Entries shown section start

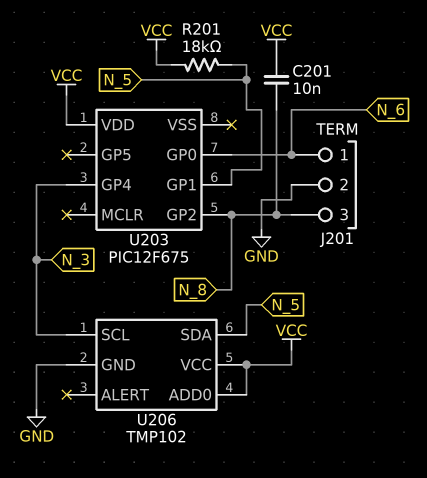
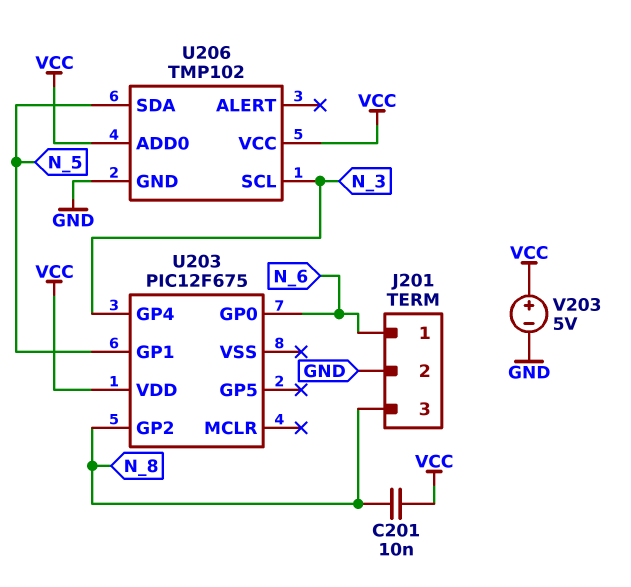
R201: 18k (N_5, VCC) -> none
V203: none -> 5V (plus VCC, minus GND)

Entries shown section end
Entries shown section start

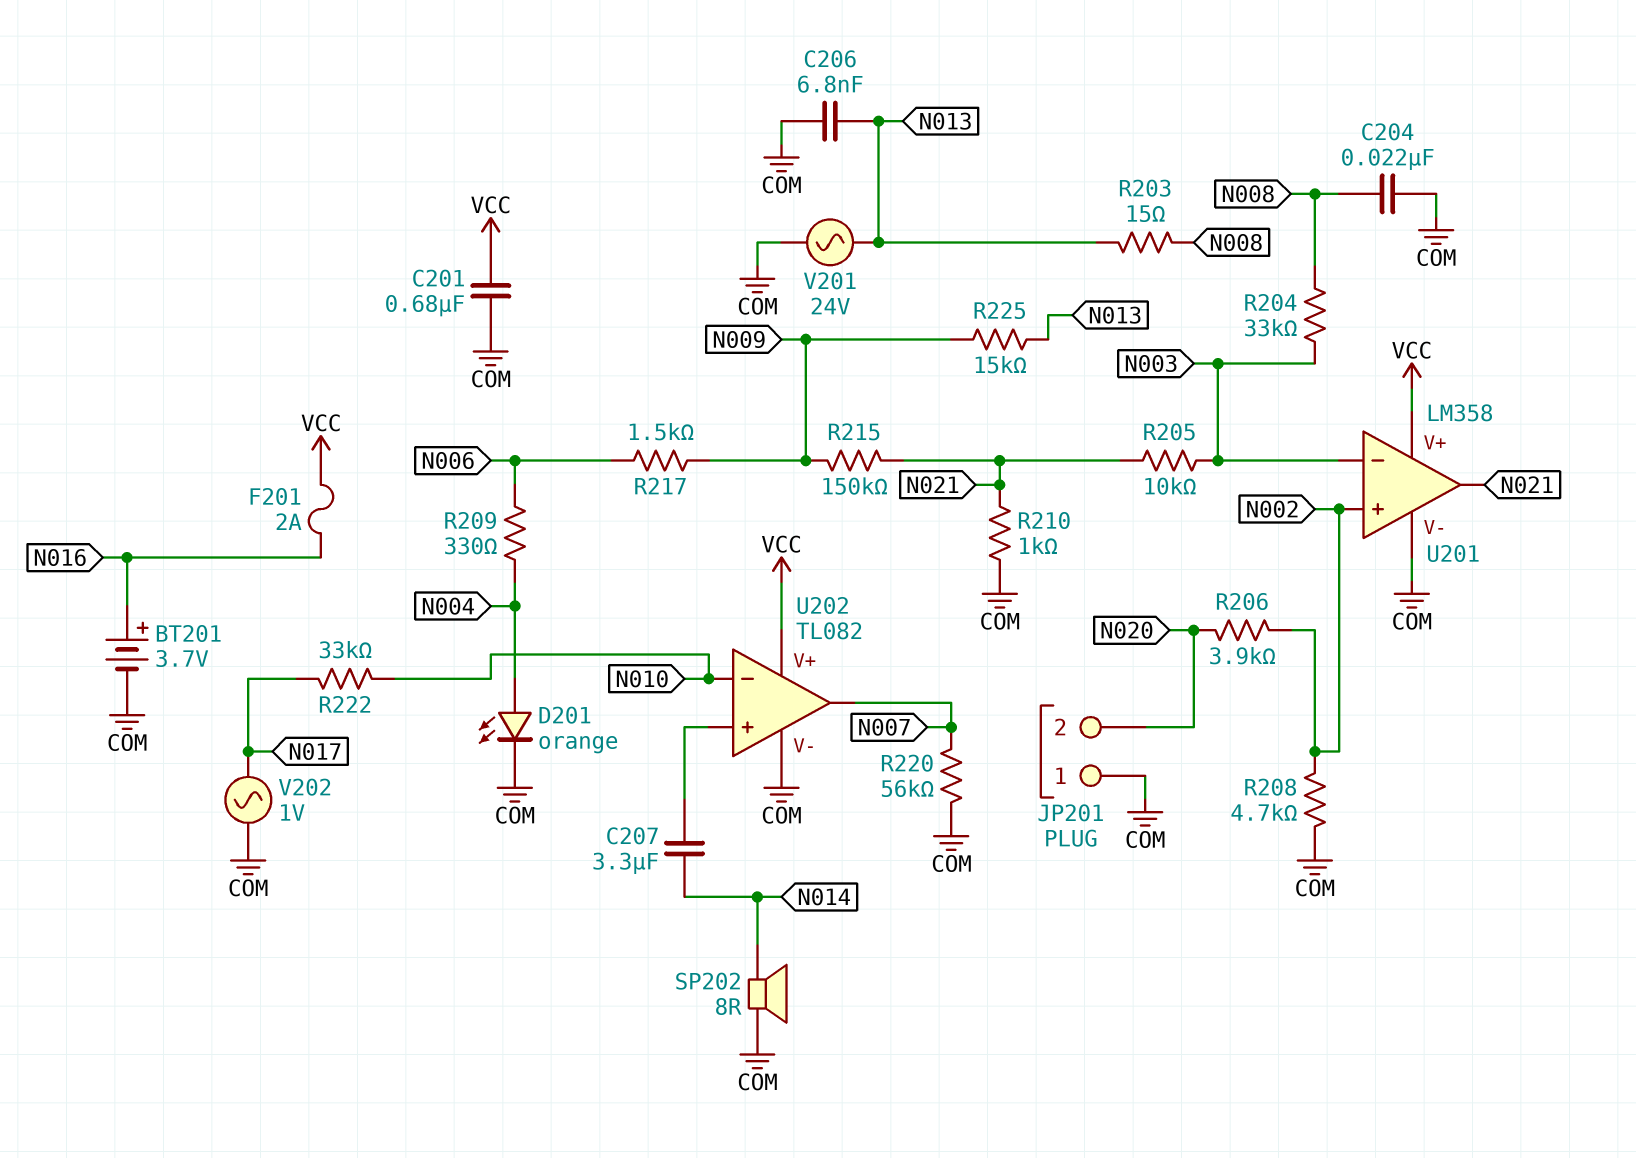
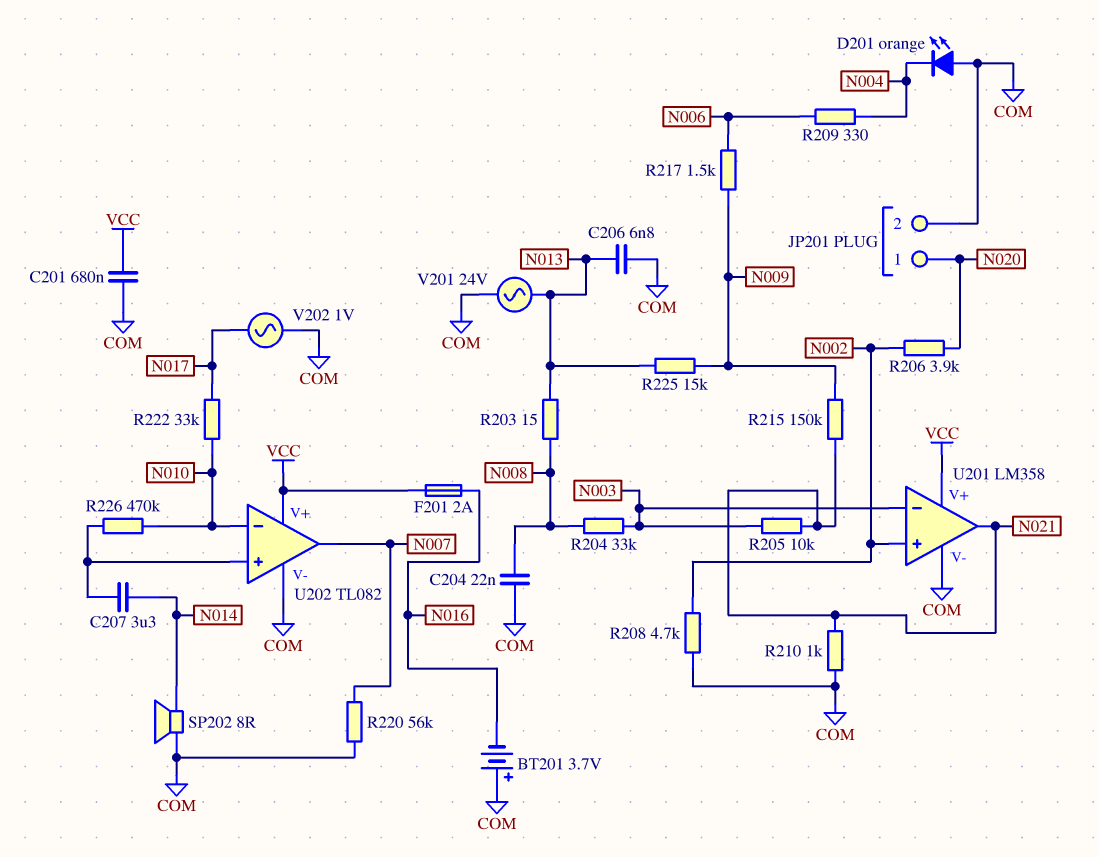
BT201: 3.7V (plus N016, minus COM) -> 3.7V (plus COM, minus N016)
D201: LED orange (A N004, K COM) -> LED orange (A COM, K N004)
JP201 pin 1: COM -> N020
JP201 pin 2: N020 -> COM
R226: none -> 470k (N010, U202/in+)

Entries shown section end
Entries shown section start

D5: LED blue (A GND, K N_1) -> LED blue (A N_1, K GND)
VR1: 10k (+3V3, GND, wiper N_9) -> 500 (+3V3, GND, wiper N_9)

Entries shown section end

**Exercise prompt**
From the data above, output only the lines between the line containing "D201: LED orange" and the line containing "R226: none -> 470k (N010, U202/in+)", inclusive, exactly as written.

**Expected answer**
D201: LED orange (A N004, K COM) -> LED orange (A COM, K N004)
JP201 pin 1: COM -> N020
JP201 pin 2: N020 -> COM
R226: none -> 470k (N010, U202/in+)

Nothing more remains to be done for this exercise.